Data extracts →

- - - - -

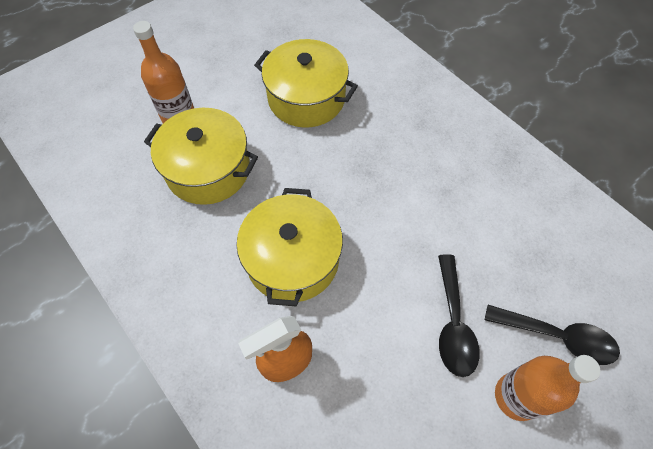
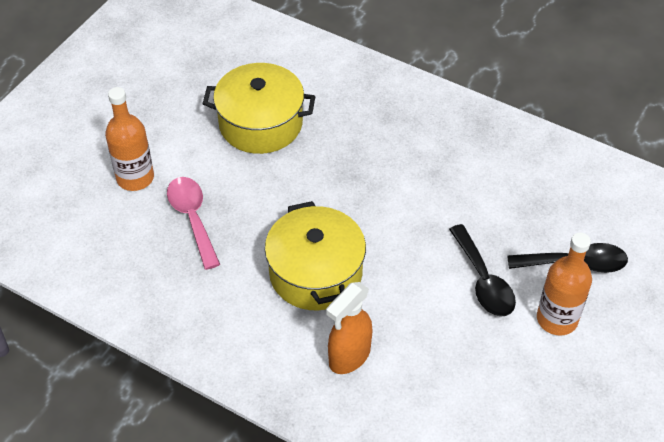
camera: 20 degrees left, 10 degrees down
(208, 169) = (193, 219): yellow pot -> pink spoon

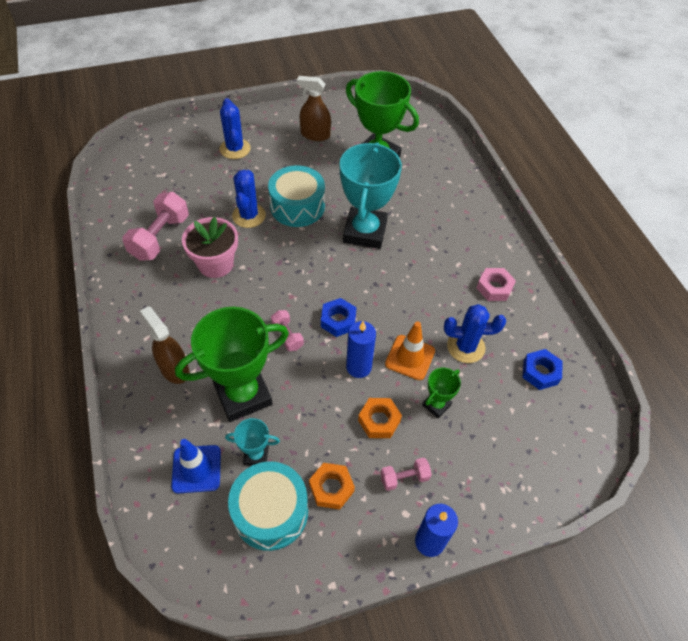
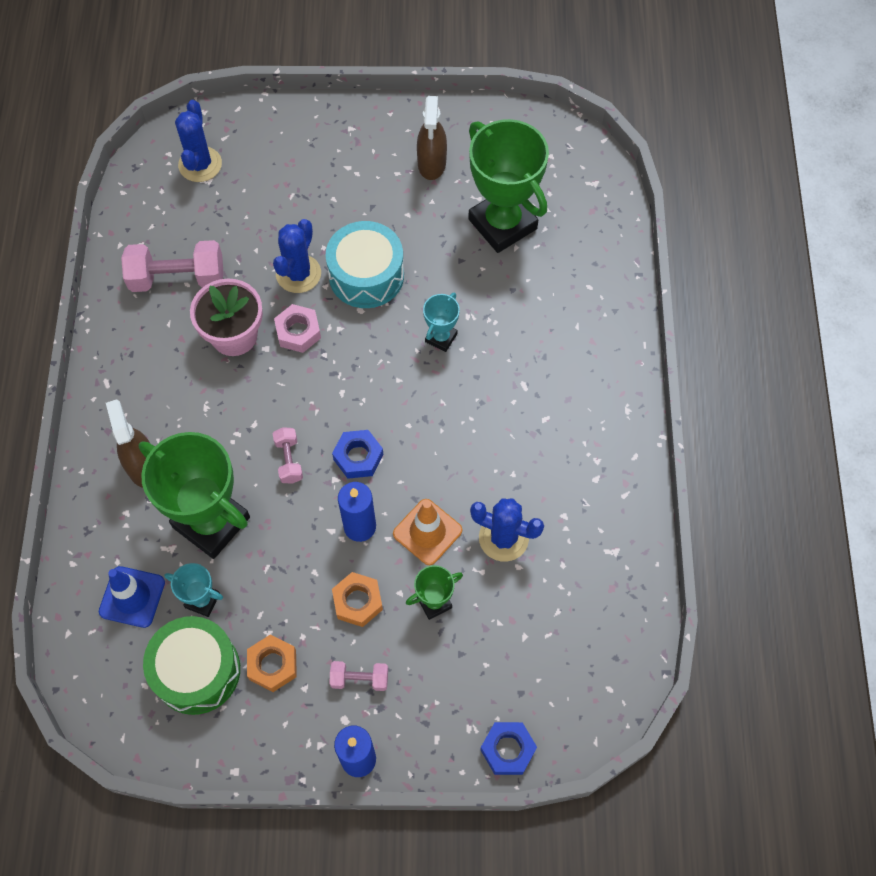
camera: 20 degrees right, 10 degrees up
(160, 237) = (177, 278): pink dumbbell -> pink dumbbell turned 45 degrees clockwise
(235, 149) = (314, 161): blue cactus -> blue cactus (200, 164)
(243, 395) = (211, 522): green trophy -> green trophy turned 45 degrees clockwise
(270, 512) = (197, 671): turquoise drum -> green drum
(315, 135) = (431, 163): brown spray bottle -> brown spray bottle turned 120 degrees counterclockwise
(365, 232) = (441, 338): turquoise trophy -> turquoise trophy, size x0.46
(494, 288) = (578, 466): pink nut -> pink nut (298, 332)
(540, 372) = (583, 599): blue nut -> blue nut (508, 749)

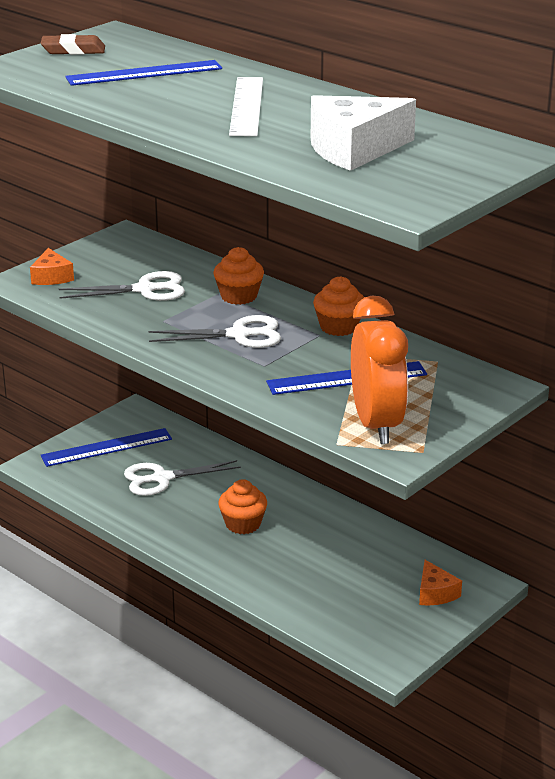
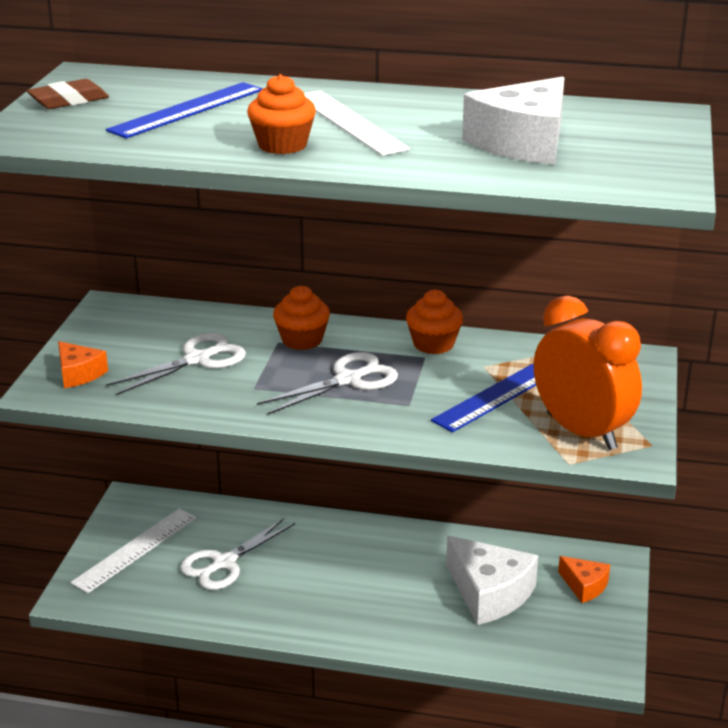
camera: 30 degrees left, 0 degrees up
(106, 447) = (135, 550): blue ruler -> white ruler
(243, 524) = (348, 582): orange cupcake -> orange cupcake (282, 145)
(348, 570) = (489, 593): none -> white cheese

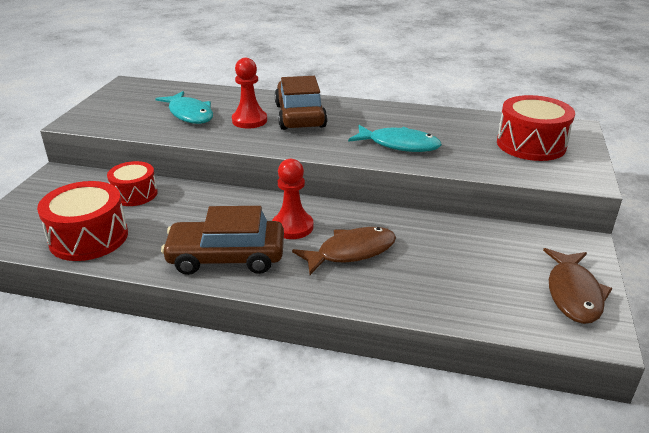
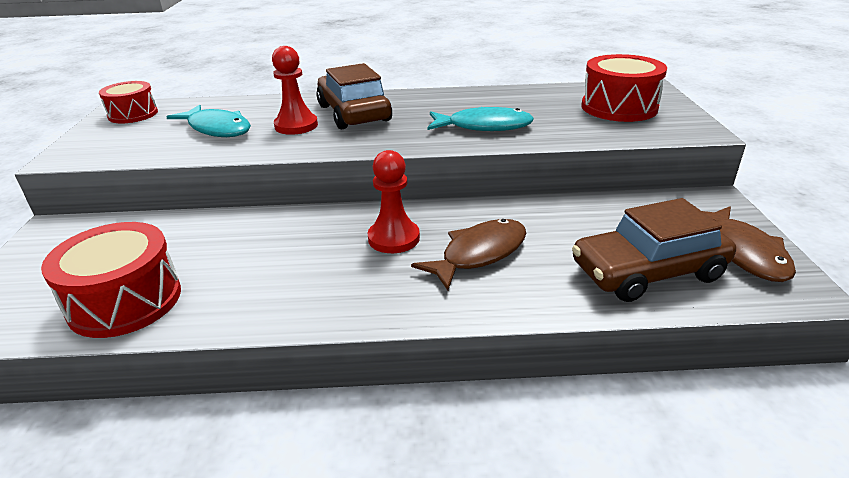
camera: 15 degrees left, 0 degrees up
(135, 194) = (171, 235): red drum -> red drum (133, 114)
(226, 257) = (328, 290): brown car -> brown car (647, 271)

- - - - -

Try it →
Would you write out the material above in full, exactly as given, except for its pictures?

Answer for the task →
camera: 20 degrees left, 10 degrees down
(208, 169) = (193, 219): yellow pot -> pink spoon

camera: 20 degrees right, 10 degrees up
(160, 237) = (177, 278): pink dumbbell -> pink dumbbell turned 45 degrees clockwise
(235, 149) = (314, 161): blue cactus -> blue cactus (200, 164)
(243, 395) = (211, 522): green trophy -> green trophy turned 45 degrees clockwise
(270, 512) = (197, 671): turquoise drum -> green drum
(315, 135) = (431, 163): brown spray bottle -> brown spray bottle turned 120 degrees counterclockwise
(365, 232) = (441, 338): turquoise trophy -> turquoise trophy, size x0.46
(494, 288) = (578, 466): pink nut -> pink nut (298, 332)
(540, 372) = (583, 599): blue nut -> blue nut (508, 749)

camera: 30 degrees left, 0 degrees up
(106, 447) = (135, 550): blue ruler -> white ruler
(243, 524) = (348, 582): orange cupcake -> orange cupcake (282, 145)
(348, 570) = (489, 593): none -> white cheese

camera: 15 degrees left, 0 degrees up
(135, 194) = (171, 235): red drum -> red drum (133, 114)
(226, 257) = (328, 290): brown car -> brown car (647, 271)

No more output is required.